Beginning with the line that holds "U2 pin out: NET9 -> GND", write out each line exactly as it stands until the end of the data, and include no pictures.
* * * * * * * * *
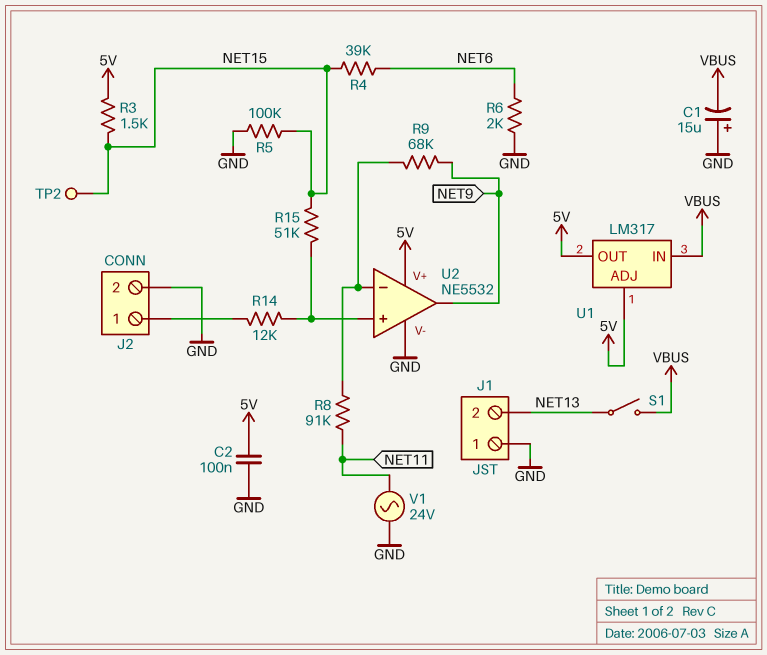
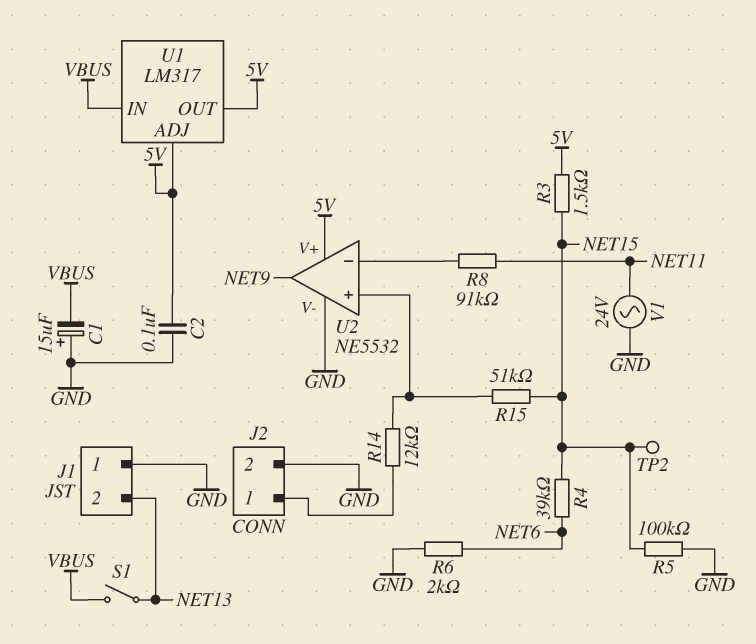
R9: 68k (NET9, U2/in-) -> none

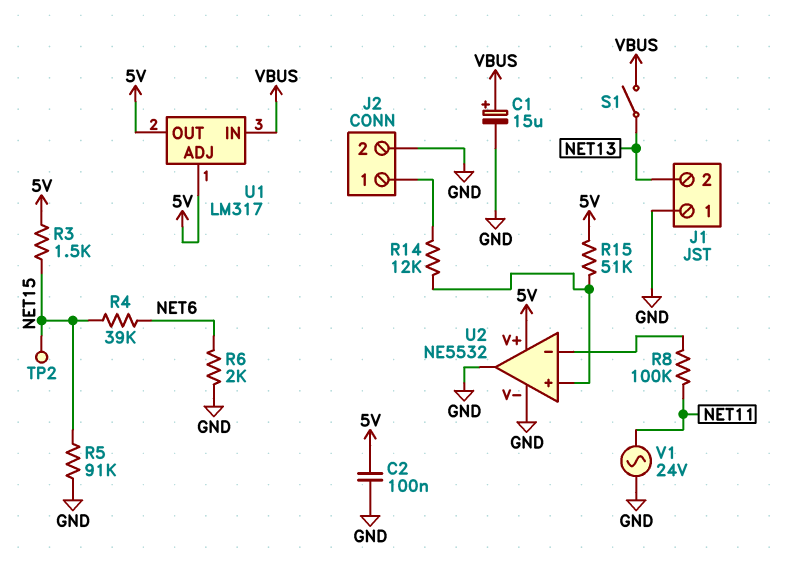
C1: 15uF (plus GND, minus VBUS) -> 15uF (plus VBUS, minus GND)
R5: 100k (GND, NET15) -> 91k (GND, NET15)
R8: 91k (NET11, U2/in-) -> 100k (NET11, U2/in-)
R15: 51k (NET15, U2/in+) -> 51k (5V, U2/in+)
U2 pin out: NET9 -> GND

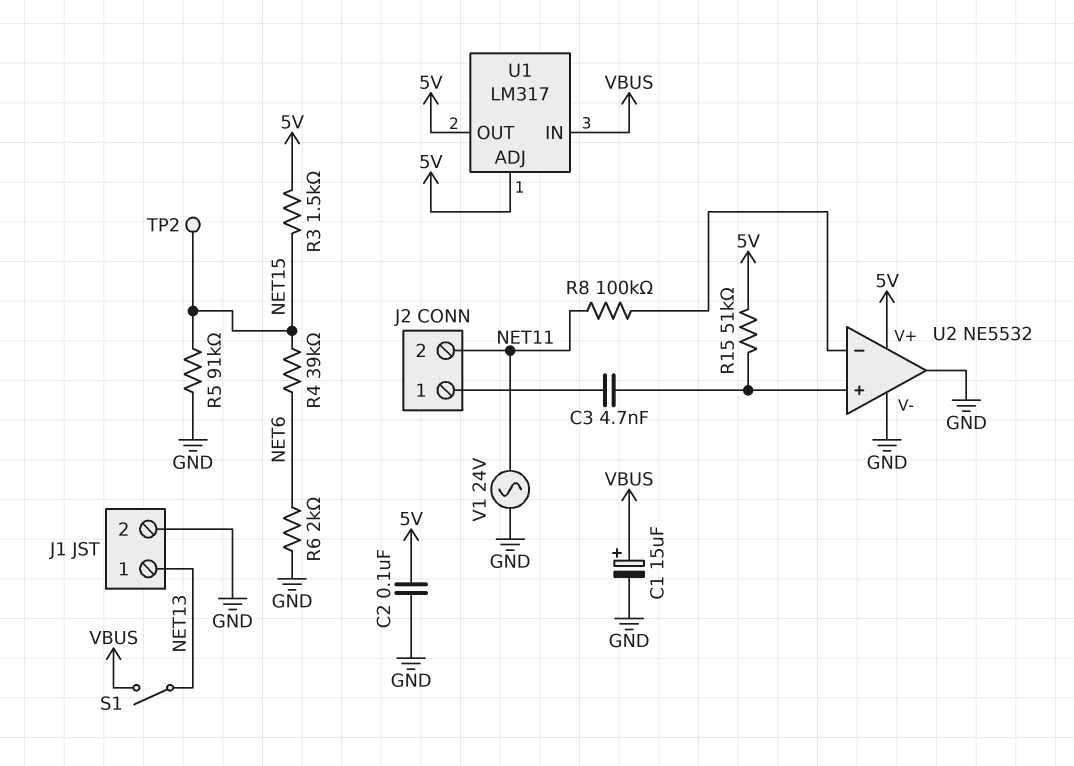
C3: none -> 4.7nF (J2/1, U2/in+)
J1 pin 1: GND -> NET13
J1 pin 2: NET13 -> GND
J2 pin 2: GND -> NET11
R14: 12k (J2/1, U2/in+) -> none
* * * * * * * * *
◆ Result of this task:
U2 pin out: NET9 -> GND

C3: none -> 4.7nF (J2/1, U2/in+)
J1 pin 1: GND -> NET13
J1 pin 2: NET13 -> GND
J2 pin 2: GND -> NET11
R14: 12k (J2/1, U2/in+) -> none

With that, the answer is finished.